Coordinate change listings:
- - -
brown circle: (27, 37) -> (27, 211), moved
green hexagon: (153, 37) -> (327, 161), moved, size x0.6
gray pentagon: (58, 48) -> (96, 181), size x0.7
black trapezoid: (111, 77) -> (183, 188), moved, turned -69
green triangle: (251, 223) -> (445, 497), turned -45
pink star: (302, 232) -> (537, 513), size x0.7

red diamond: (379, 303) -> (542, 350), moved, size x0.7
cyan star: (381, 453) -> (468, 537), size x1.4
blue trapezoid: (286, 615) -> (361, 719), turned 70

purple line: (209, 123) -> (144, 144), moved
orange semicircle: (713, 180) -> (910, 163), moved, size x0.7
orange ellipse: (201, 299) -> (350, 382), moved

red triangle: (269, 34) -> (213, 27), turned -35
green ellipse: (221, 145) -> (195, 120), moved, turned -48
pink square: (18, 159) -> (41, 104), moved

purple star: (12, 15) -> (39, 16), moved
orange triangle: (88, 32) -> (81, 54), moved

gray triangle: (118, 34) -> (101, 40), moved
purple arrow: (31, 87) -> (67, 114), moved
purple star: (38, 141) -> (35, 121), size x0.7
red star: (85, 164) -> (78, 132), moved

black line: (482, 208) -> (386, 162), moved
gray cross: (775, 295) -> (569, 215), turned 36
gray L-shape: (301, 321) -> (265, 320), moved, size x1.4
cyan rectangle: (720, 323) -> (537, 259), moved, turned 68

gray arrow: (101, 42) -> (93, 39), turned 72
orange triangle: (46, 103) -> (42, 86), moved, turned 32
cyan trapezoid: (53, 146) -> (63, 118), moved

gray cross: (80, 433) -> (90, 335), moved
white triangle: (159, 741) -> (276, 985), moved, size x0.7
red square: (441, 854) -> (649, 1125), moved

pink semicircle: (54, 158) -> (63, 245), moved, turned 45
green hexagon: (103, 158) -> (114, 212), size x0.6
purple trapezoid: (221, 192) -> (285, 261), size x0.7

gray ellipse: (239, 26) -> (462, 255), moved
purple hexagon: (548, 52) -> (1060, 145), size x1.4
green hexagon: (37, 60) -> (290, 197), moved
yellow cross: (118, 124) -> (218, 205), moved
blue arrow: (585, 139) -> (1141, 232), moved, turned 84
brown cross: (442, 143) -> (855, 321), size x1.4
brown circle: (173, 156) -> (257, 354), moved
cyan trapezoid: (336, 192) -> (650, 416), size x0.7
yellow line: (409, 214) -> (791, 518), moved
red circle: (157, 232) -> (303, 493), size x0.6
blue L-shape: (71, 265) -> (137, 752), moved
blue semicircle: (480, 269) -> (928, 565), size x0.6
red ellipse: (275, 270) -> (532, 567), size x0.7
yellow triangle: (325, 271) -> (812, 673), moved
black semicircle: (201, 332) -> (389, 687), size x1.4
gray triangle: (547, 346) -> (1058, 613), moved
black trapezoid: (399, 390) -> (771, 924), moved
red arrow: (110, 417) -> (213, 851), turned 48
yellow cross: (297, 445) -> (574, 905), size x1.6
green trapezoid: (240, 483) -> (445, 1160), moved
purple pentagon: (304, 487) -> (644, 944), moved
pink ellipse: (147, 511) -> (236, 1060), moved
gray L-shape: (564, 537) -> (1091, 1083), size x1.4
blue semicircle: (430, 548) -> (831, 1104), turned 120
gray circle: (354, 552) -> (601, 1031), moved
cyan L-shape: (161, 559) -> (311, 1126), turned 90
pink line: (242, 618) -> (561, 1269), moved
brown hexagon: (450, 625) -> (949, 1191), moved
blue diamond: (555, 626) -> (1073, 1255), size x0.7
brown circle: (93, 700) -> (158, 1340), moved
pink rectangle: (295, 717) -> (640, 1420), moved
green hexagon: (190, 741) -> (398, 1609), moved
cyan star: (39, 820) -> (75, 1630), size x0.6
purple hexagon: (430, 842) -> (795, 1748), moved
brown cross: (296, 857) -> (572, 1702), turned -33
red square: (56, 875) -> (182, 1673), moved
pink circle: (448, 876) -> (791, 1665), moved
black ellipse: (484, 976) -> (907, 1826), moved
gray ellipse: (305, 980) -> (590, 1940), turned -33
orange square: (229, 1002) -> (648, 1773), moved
- - -
Copy, word for word, the line that contains "purple pentagon: (304, 487)" and every line after it through the end of the records, and nothing else.

- **Result of this task**:
purple pentagon: (304, 487) -> (644, 944), moved
pink ellipse: (147, 511) -> (236, 1060), moved
gray L-shape: (564, 537) -> (1091, 1083), size x1.4
blue semicircle: (430, 548) -> (831, 1104), turned 120
gray circle: (354, 552) -> (601, 1031), moved
cyan L-shape: (161, 559) -> (311, 1126), turned 90
pink line: (242, 618) -> (561, 1269), moved
brown hexagon: (450, 625) -> (949, 1191), moved
blue diamond: (555, 626) -> (1073, 1255), size x0.7
brown circle: (93, 700) -> (158, 1340), moved
pink rectangle: (295, 717) -> (640, 1420), moved
green hexagon: (190, 741) -> (398, 1609), moved
cyan star: (39, 820) -> (75, 1630), size x0.6
purple hexagon: (430, 842) -> (795, 1748), moved
brown cross: (296, 857) -> (572, 1702), turned -33
red square: (56, 875) -> (182, 1673), moved
pink circle: (448, 876) -> (791, 1665), moved
black ellipse: (484, 976) -> (907, 1826), moved
gray ellipse: (305, 980) -> (590, 1940), turned -33
orange square: (229, 1002) -> (648, 1773), moved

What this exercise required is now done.